> [EXERCISE BRIEF]:
Every record must be repeated exactly; omit any pictures they contain.
RECORDED INFORMATION START
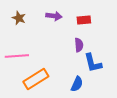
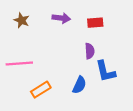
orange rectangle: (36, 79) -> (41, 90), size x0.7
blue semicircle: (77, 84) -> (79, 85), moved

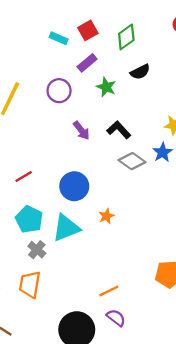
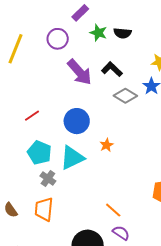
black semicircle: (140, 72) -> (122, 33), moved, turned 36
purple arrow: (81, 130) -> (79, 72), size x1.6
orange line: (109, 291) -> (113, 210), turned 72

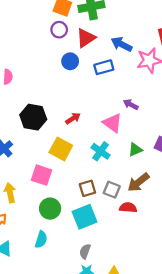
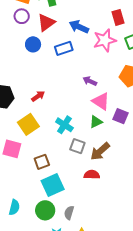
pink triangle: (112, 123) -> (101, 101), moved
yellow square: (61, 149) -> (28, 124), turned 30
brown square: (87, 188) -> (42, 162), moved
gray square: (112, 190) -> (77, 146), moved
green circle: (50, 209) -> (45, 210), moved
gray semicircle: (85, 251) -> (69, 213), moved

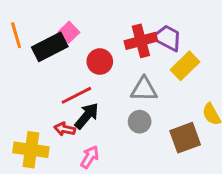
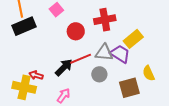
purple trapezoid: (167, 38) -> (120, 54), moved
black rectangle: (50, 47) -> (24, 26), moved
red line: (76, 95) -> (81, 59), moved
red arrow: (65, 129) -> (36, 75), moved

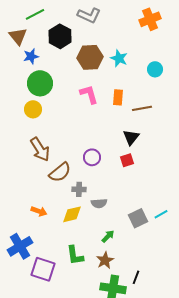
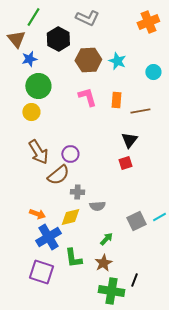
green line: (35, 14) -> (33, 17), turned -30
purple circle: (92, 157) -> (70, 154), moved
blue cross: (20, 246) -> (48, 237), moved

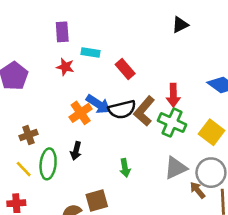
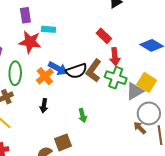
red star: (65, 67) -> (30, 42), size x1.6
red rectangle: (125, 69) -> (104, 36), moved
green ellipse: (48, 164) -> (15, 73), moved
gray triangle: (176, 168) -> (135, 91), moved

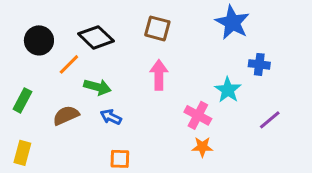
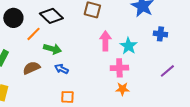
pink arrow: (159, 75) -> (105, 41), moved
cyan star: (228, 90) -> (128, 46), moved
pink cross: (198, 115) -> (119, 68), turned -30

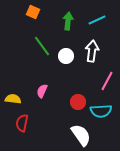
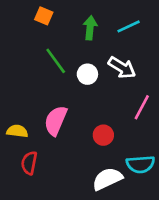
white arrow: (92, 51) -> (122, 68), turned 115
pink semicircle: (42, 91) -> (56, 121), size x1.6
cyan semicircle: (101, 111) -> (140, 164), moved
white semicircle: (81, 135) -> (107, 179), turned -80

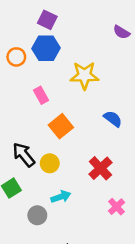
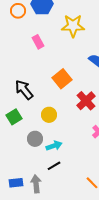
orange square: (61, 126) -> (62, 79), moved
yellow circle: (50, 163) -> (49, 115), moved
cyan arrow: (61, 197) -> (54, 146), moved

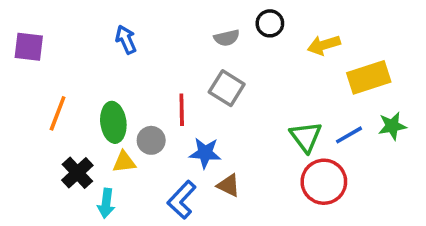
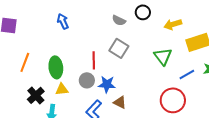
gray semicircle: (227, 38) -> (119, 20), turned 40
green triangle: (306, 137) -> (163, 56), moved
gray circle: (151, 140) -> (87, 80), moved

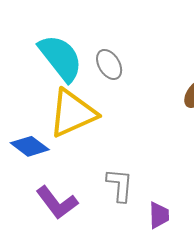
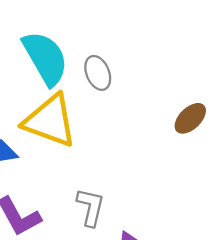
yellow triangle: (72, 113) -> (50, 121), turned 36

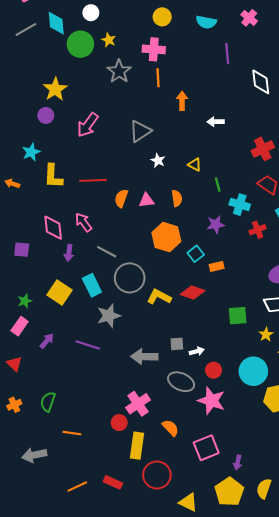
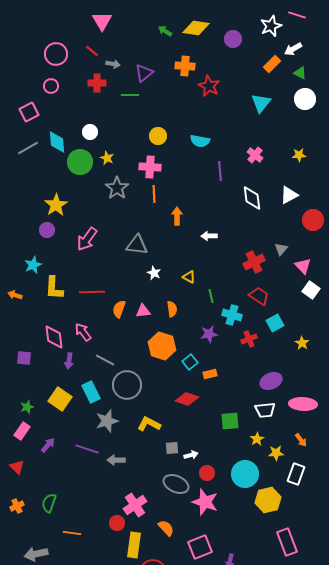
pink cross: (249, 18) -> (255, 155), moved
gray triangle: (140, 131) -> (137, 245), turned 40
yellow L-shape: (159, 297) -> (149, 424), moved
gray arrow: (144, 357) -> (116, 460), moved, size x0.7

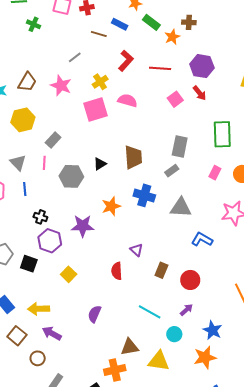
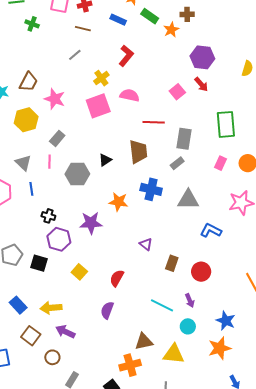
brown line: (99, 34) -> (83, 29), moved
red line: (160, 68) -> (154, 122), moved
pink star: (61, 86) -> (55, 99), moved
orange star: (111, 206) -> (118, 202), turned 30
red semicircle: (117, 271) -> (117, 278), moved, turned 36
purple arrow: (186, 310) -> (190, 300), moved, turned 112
RECORDED INFORMATION END
> [SOLVED EXERCISE]:
orange rectangle: (36, 79) -> (41, 90), size x0.7
blue semicircle: (77, 84) -> (79, 85), moved

black semicircle: (140, 72) -> (122, 33), moved, turned 36
purple arrow: (81, 130) -> (79, 72), size x1.6
orange line: (109, 291) -> (113, 210), turned 72

pink triangle: (112, 123) -> (101, 101), moved
yellow square: (61, 149) -> (28, 124), turned 30
brown square: (87, 188) -> (42, 162), moved
gray square: (112, 190) -> (77, 146), moved
green circle: (50, 209) -> (45, 210), moved
gray semicircle: (85, 251) -> (69, 213), moved

purple trapezoid: (167, 38) -> (120, 54), moved
black rectangle: (50, 47) -> (24, 26), moved
red line: (76, 95) -> (81, 59), moved
red arrow: (65, 129) -> (36, 75), moved

green line: (35, 14) -> (33, 17), turned -30
purple circle: (92, 157) -> (70, 154), moved
blue cross: (20, 246) -> (48, 237), moved

red star: (65, 67) -> (30, 42), size x1.6
red rectangle: (125, 69) -> (104, 36), moved
green ellipse: (48, 164) -> (15, 73), moved
gray triangle: (176, 168) -> (135, 91), moved

pink arrow: (159, 75) -> (105, 41), moved
cyan star: (228, 90) -> (128, 46), moved
pink cross: (198, 115) -> (119, 68), turned -30

white arrow: (92, 51) -> (122, 68), turned 115
pink semicircle: (42, 91) -> (56, 121), size x1.6
cyan semicircle: (101, 111) -> (140, 164), moved
white semicircle: (81, 135) -> (107, 179), turned -80

orange square: (61, 126) -> (62, 79), moved
yellow circle: (50, 163) -> (49, 115), moved
cyan arrow: (61, 197) -> (54, 146), moved

gray semicircle: (227, 38) -> (119, 20), turned 40
green triangle: (306, 137) -> (163, 56), moved
gray circle: (151, 140) -> (87, 80), moved

yellow triangle: (72, 113) -> (50, 121), turned 36

pink cross: (249, 18) -> (255, 155), moved
gray triangle: (140, 131) -> (137, 245), turned 40
yellow L-shape: (159, 297) -> (149, 424), moved
gray arrow: (144, 357) -> (116, 460), moved, size x0.7

brown line: (99, 34) -> (83, 29), moved
red line: (160, 68) -> (154, 122), moved
pink star: (61, 86) -> (55, 99), moved
orange star: (111, 206) -> (118, 202), turned 30
red semicircle: (117, 271) -> (117, 278), moved, turned 36
purple arrow: (186, 310) -> (190, 300), moved, turned 112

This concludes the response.